------ Material provided ------

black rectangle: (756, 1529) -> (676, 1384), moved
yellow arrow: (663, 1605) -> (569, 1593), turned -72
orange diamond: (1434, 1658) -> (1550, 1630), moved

------
------ Material provided ------

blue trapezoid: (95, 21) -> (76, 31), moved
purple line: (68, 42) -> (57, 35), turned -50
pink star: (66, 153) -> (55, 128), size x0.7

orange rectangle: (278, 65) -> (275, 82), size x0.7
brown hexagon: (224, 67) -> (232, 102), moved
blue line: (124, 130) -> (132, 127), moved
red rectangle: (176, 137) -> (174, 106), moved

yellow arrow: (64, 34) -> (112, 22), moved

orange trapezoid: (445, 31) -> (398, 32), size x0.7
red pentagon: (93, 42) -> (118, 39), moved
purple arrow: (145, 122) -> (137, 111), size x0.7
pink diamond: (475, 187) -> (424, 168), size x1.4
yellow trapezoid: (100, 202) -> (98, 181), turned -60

------

Copy the lines above exactly, beginning at the line that has "red rectangle: (176, 137)" and stopping after the line that has "yellow trapezoid: (100, 202)", and omit the rest.

red rectangle: (176, 137) -> (174, 106), moved

yellow arrow: (64, 34) -> (112, 22), moved

orange trapezoid: (445, 31) -> (398, 32), size x0.7
red pentagon: (93, 42) -> (118, 39), moved
purple arrow: (145, 122) -> (137, 111), size x0.7
pink diamond: (475, 187) -> (424, 168), size x1.4
yellow trapezoid: (100, 202) -> (98, 181), turned -60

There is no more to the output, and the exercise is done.